_Task directions_.
Return the full set of entries below exactly, leaving every image out.

################

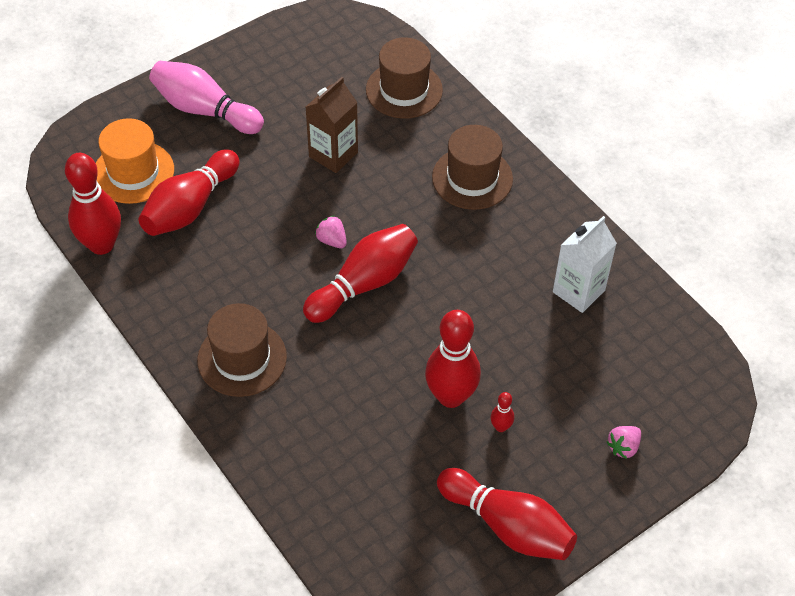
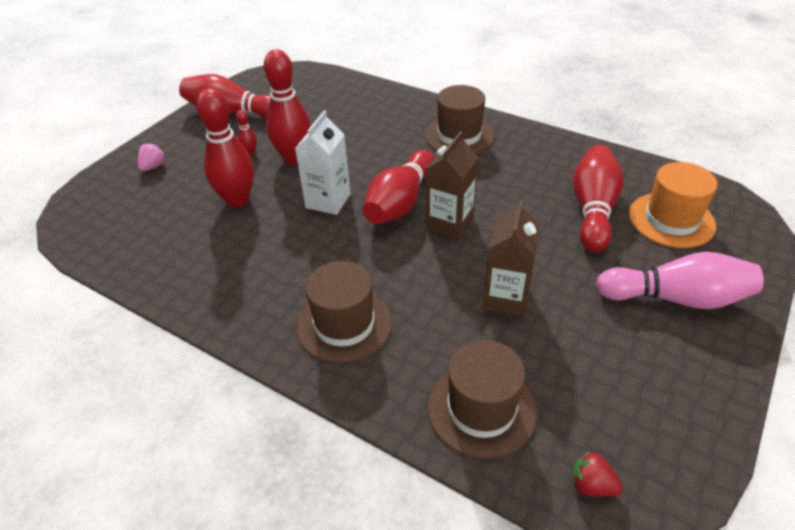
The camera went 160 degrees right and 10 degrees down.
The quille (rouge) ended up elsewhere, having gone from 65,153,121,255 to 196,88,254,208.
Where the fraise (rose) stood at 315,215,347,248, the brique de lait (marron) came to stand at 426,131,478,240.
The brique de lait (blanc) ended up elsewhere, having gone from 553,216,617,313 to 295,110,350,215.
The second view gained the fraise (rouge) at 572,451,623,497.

################

_Written answer_.
The camera went 160 degrees right and 10 degrees down.
The quille (rouge) ended up elsewhere, having gone from 65,153,121,255 to 196,88,254,208.
Where the fraise (rose) stood at 315,215,347,248, the brique de lait (marron) came to stand at 426,131,478,240.
The brique de lait (blanc) ended up elsewhere, having gone from 553,216,617,313 to 295,110,350,215.
The second view gained the fraise (rouge) at 572,451,623,497.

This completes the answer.